**TASK STATEMENT**:
Below is a block of records; reproduce all of them exactly and leave out any pictures.

**DATA SHOWN**:
********************
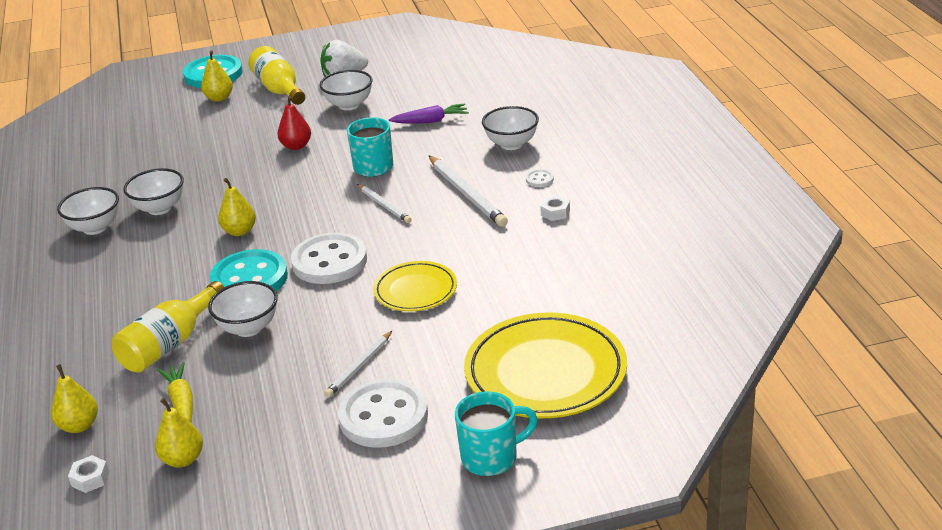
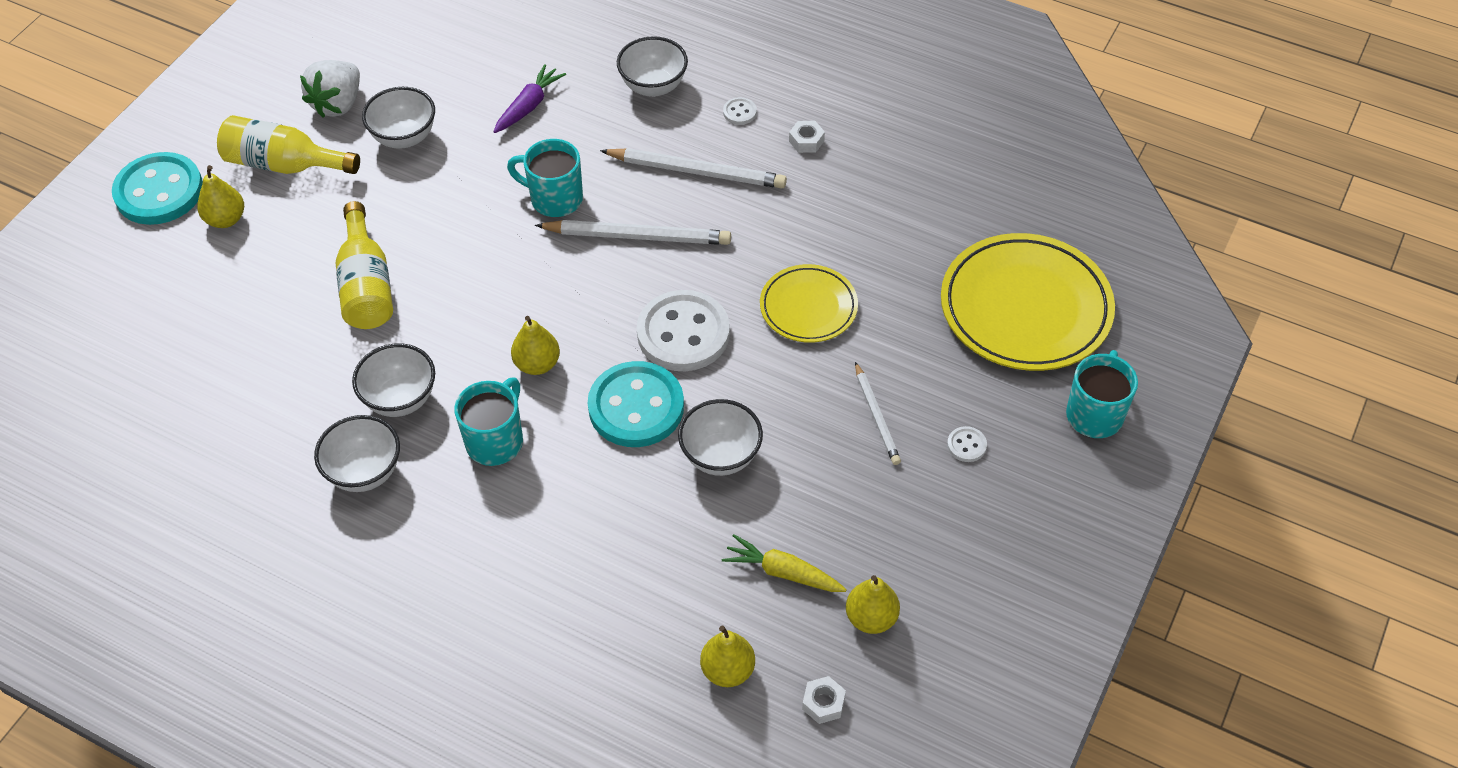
camera: 50 degrees left, 20 degrees up
(165, 251) = (496, 441): none -> turquoise mug
(170, 344) = (674, 529): yellow bottle -> yellow bottle (367, 285)
(296, 146) = (429, 225): red pear -> none
(383, 416) = (966, 445): white button -> white button, size x0.40
(384, 205) = (637, 236): white pencil -> white pencil, size x1.67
********************
**SOLUTION**:
camera: 50 degrees left, 20 degrees up
(165, 251) = (496, 441): none -> turquoise mug
(170, 344) = (674, 529): yellow bottle -> yellow bottle (367, 285)
(296, 146) = (429, 225): red pear -> none
(383, 416) = (966, 445): white button -> white button, size x0.40
(384, 205) = (637, 236): white pencil -> white pencil, size x1.67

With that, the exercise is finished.